Task brief
Output the listing word for word, minus pictures.

Data for the task
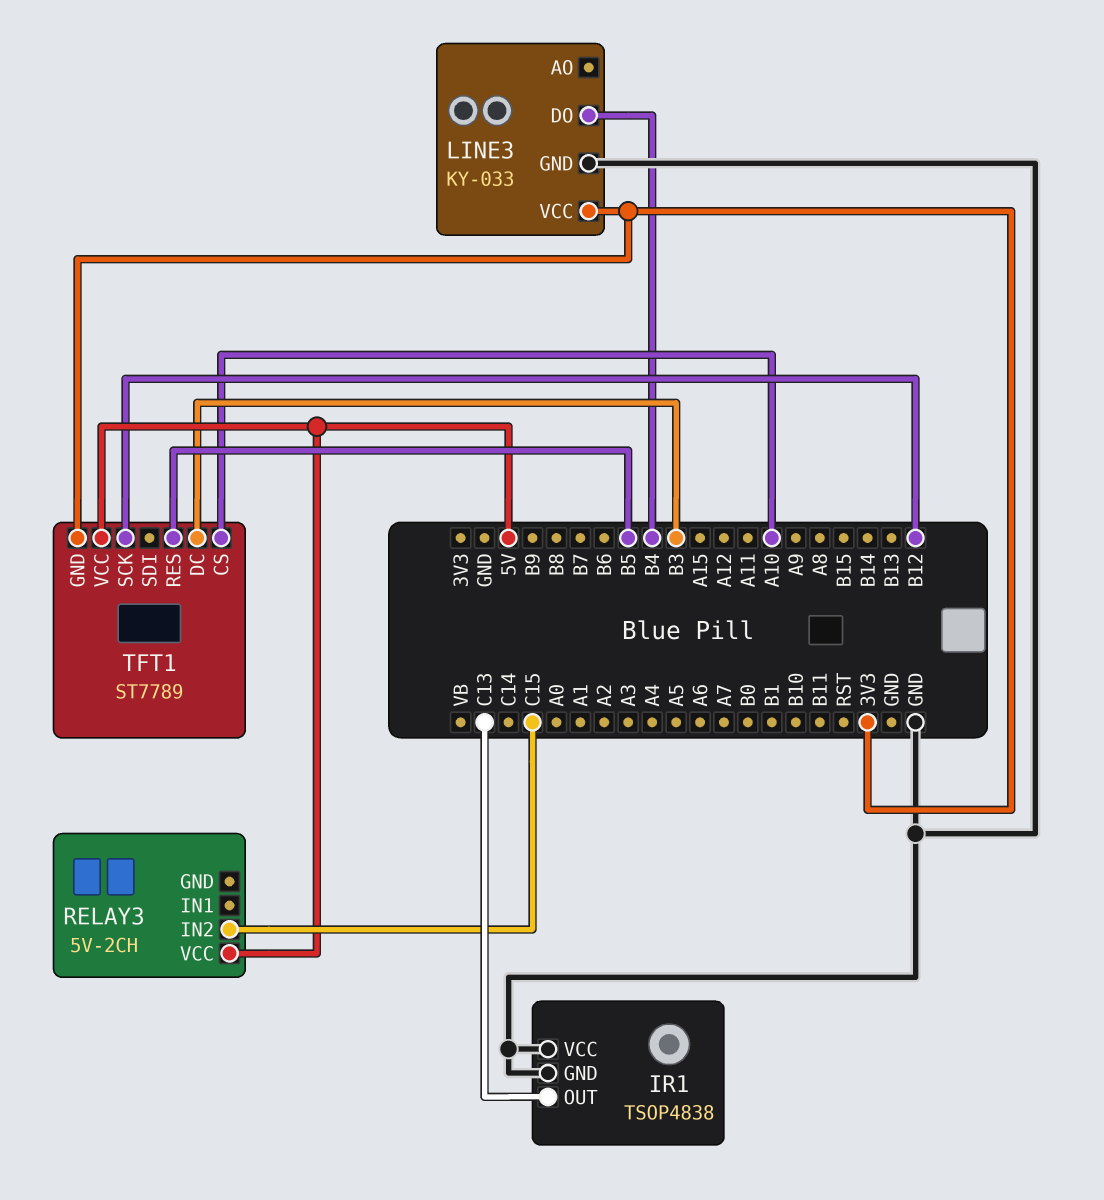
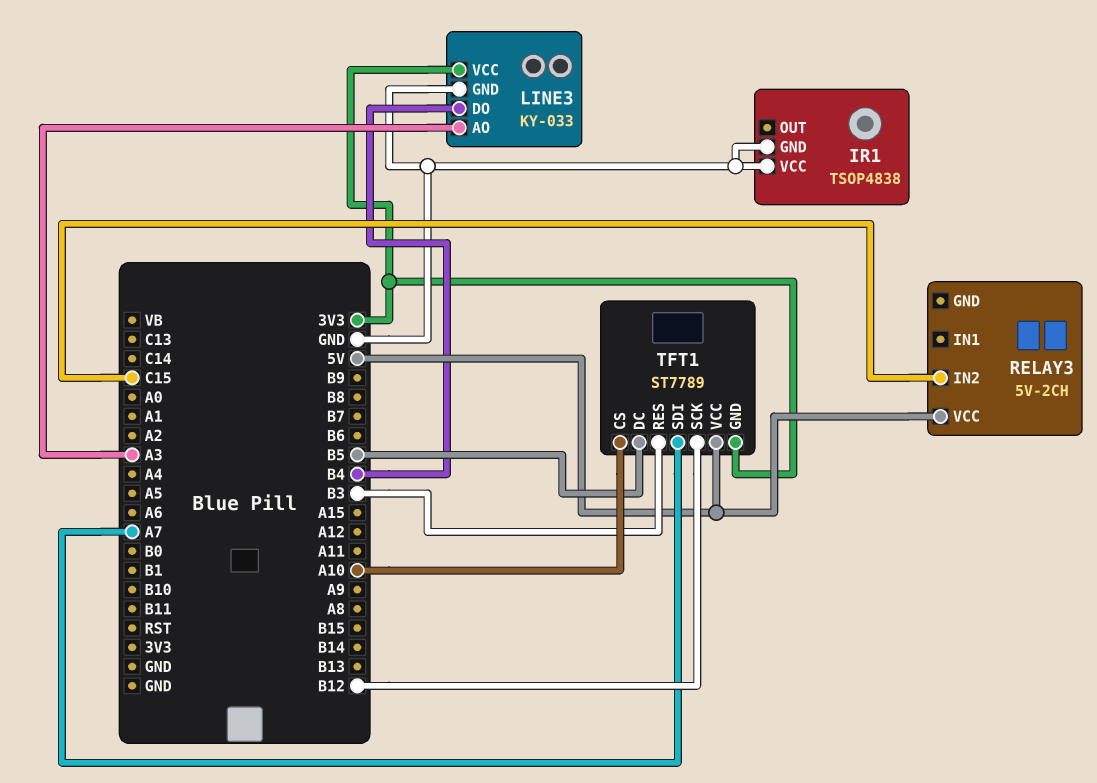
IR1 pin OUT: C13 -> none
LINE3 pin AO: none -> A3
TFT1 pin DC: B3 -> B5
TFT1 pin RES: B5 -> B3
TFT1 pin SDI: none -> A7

Final answer
IR1 pin OUT: C13 -> none
LINE3 pin AO: none -> A3
TFT1 pin DC: B3 -> B5
TFT1 pin RES: B5 -> B3
TFT1 pin SDI: none -> A7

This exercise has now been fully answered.